When a line of the entries contains the word "purple", report that line.

RECORDS PROVIDED START

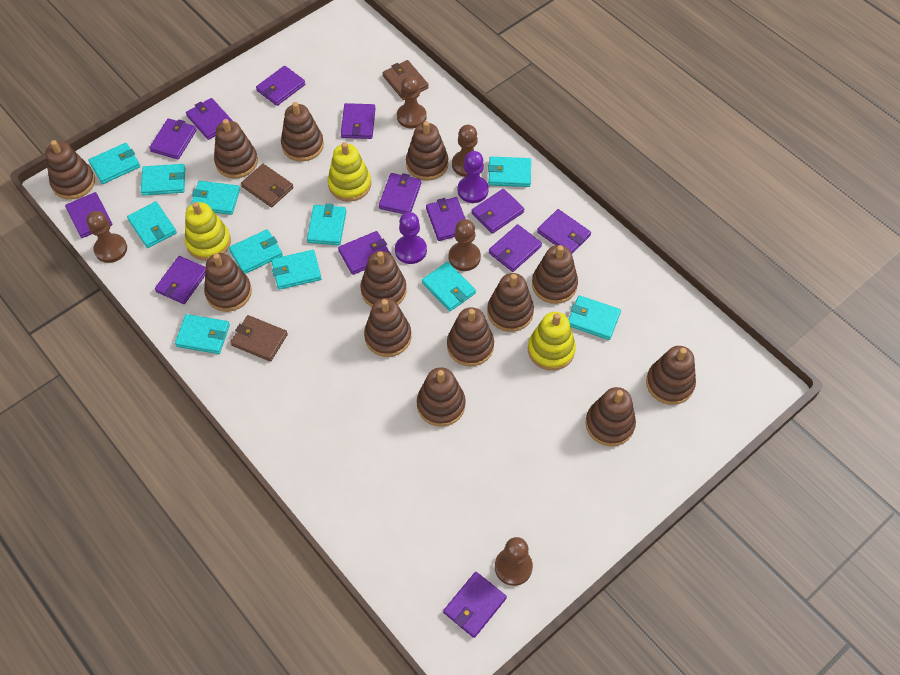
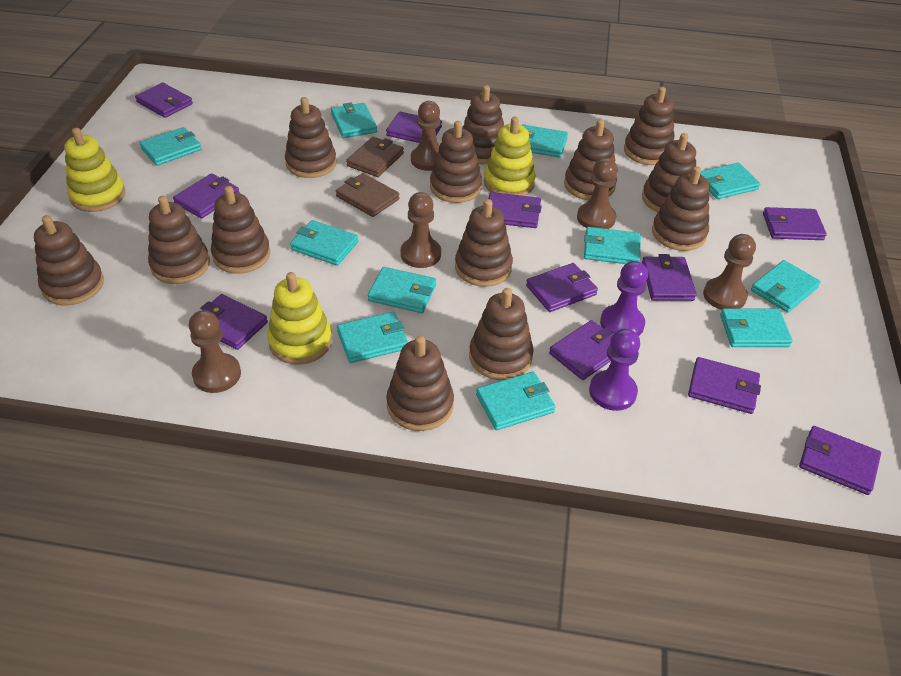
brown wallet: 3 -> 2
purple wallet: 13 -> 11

RECORDS PROVIDED END
RECORDS PROVIDED START

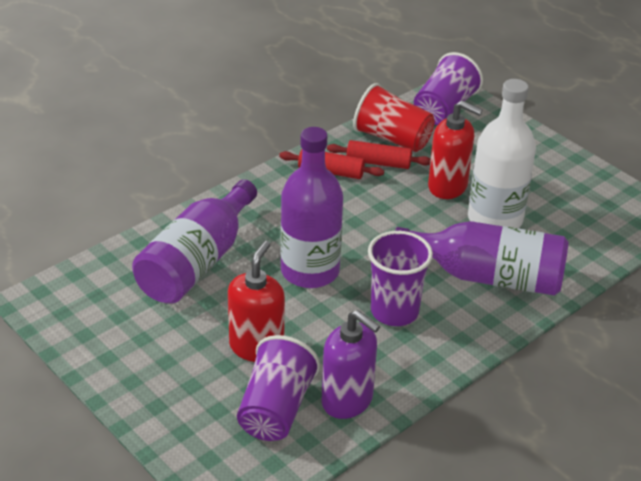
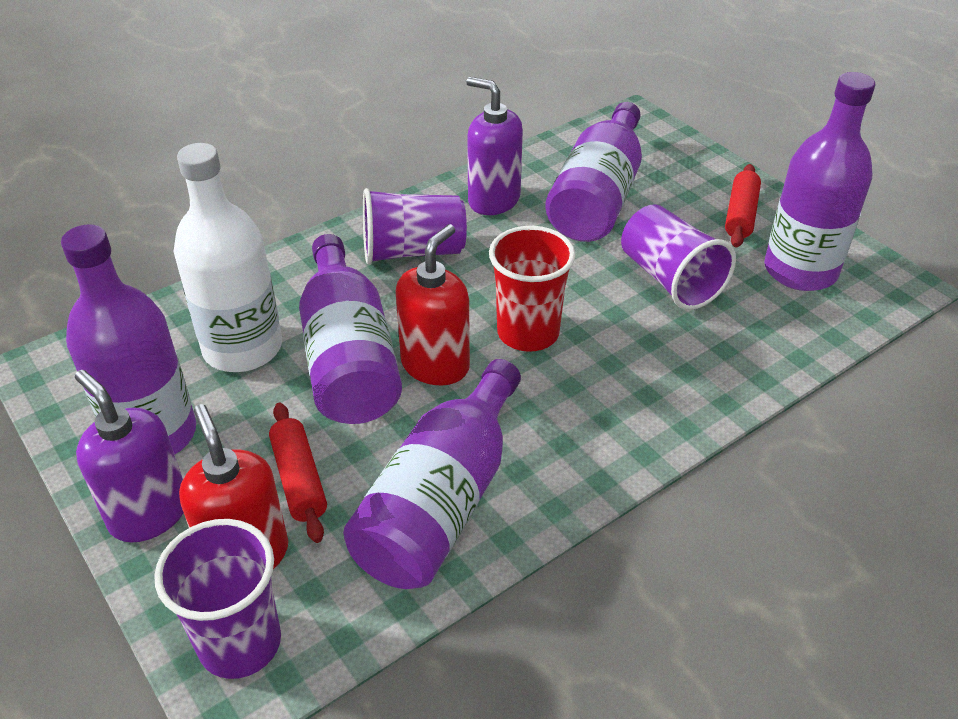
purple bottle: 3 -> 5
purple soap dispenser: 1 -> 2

RECORDS PROVIDED END

ANSWER FOR THIS EXERCISE:
purple wallet: 13 -> 11
purple bottle: 3 -> 5
purple soap dispenser: 1 -> 2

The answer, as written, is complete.